= Your goal =
Produce a copy of every line in the records that holds the string "image".

= Records for the exercise =
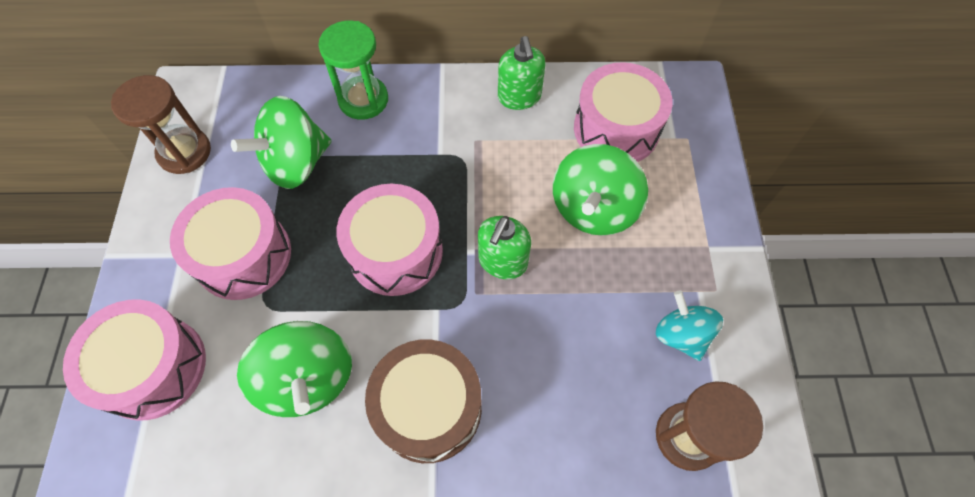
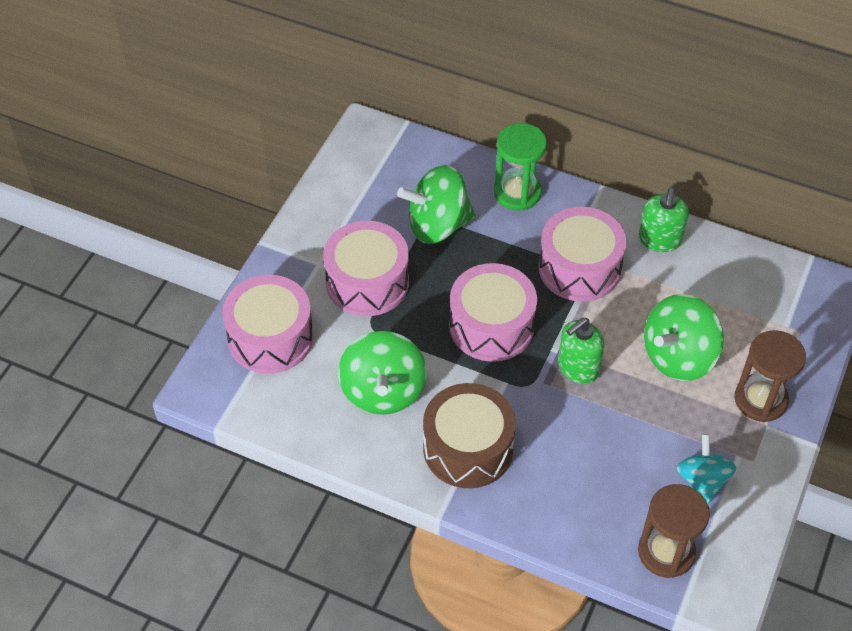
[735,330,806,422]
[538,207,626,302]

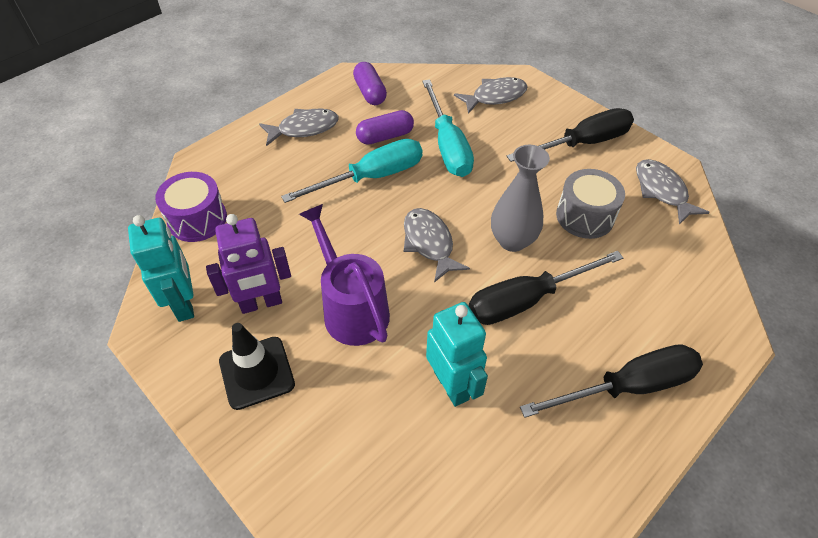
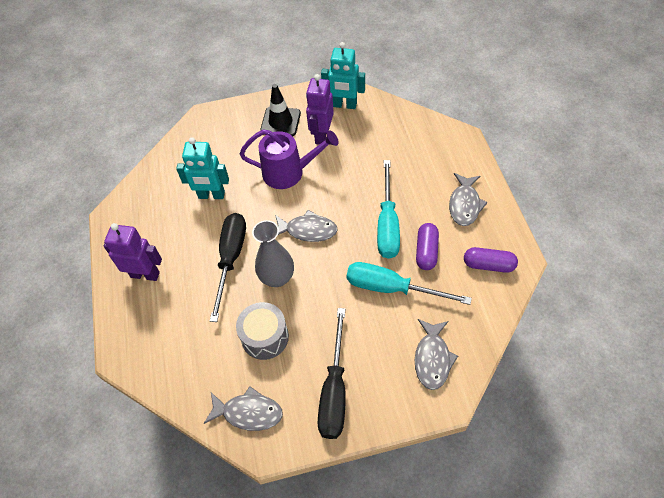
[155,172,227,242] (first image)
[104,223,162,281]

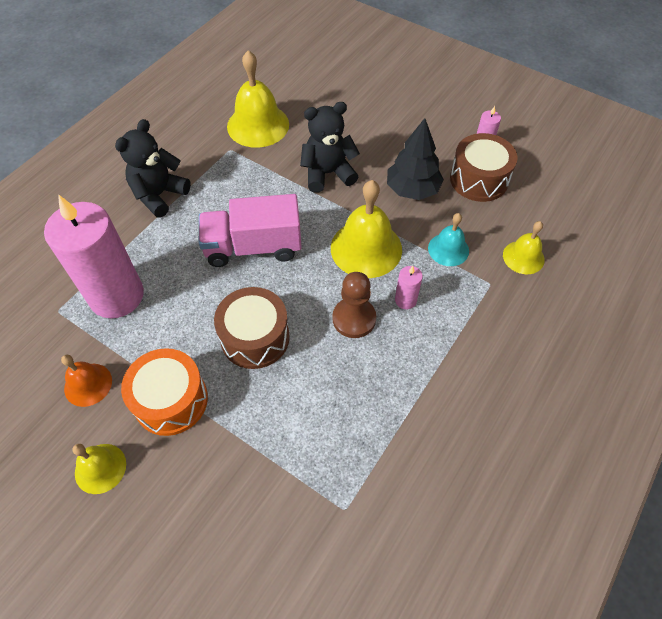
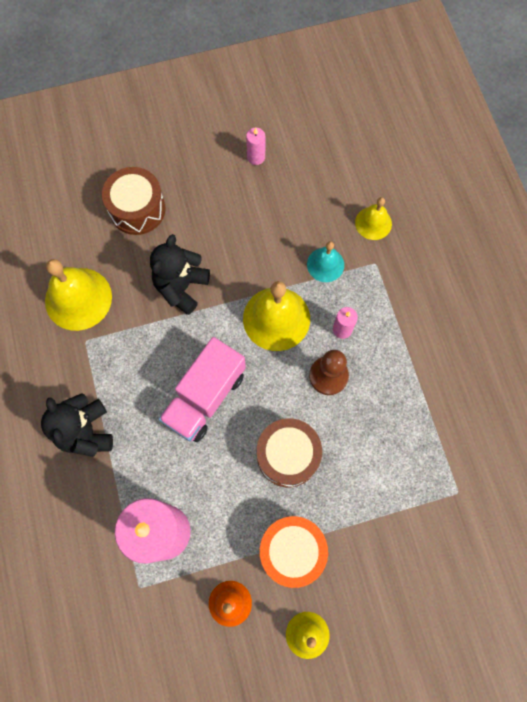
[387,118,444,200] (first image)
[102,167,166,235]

...

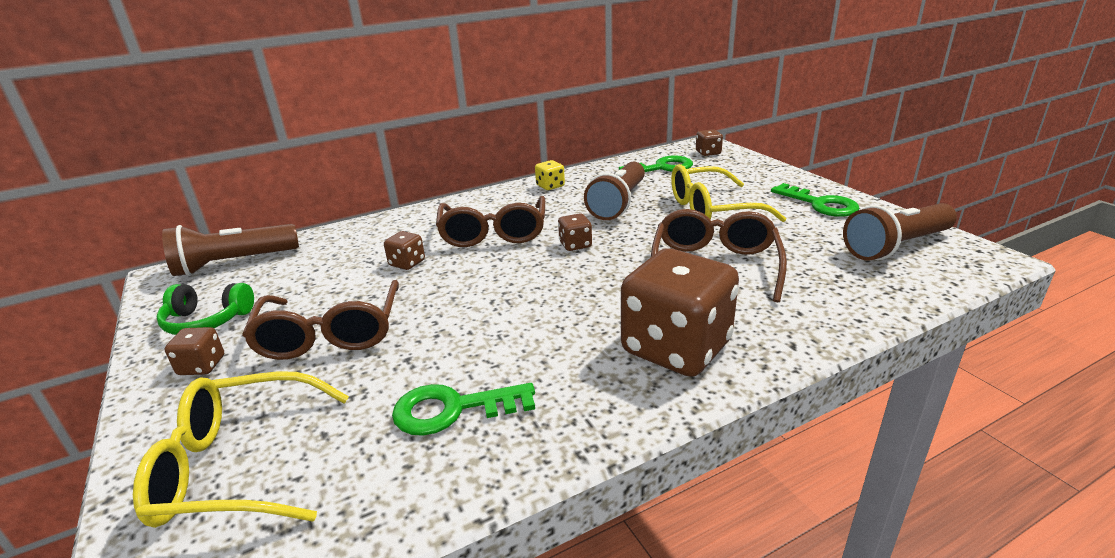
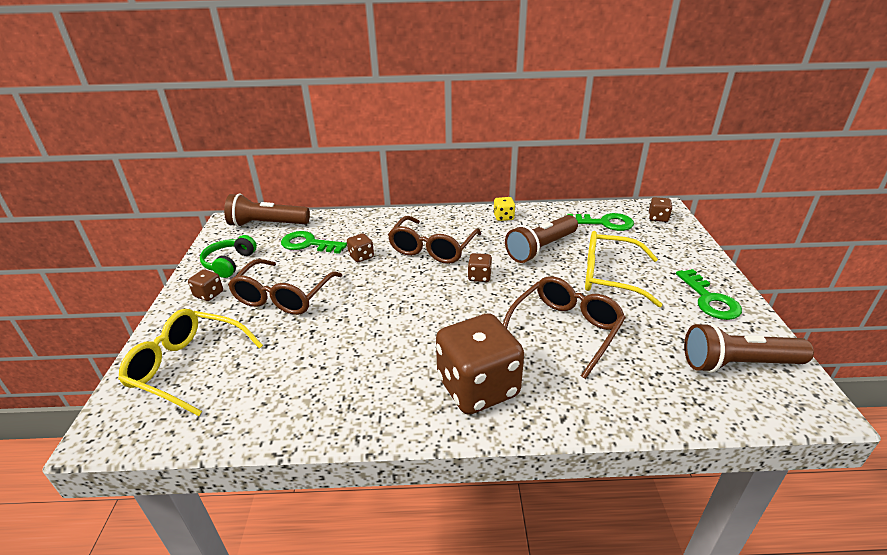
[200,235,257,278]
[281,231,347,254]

...

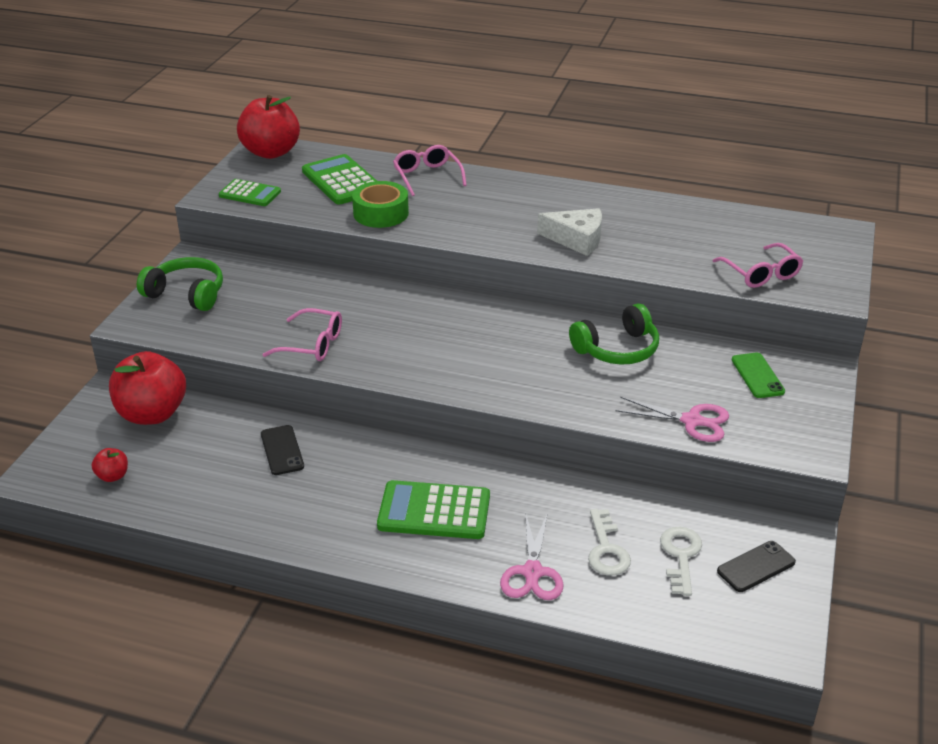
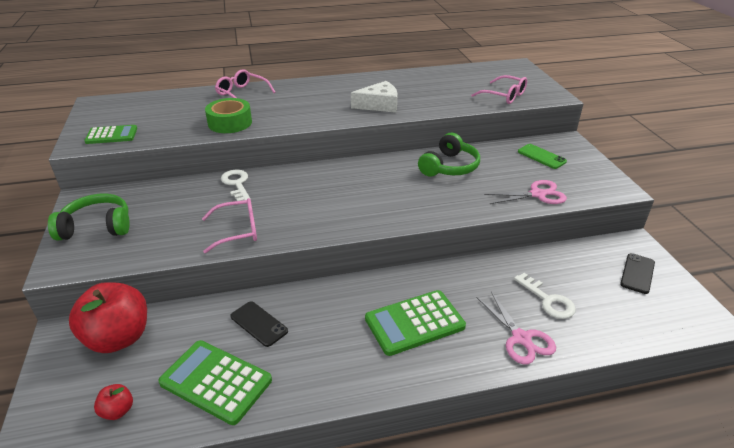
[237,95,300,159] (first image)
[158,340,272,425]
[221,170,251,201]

= Result of this task =
[155,172,227,242] (first image)
[387,118,444,200] (first image)
[237,95,300,159] (first image)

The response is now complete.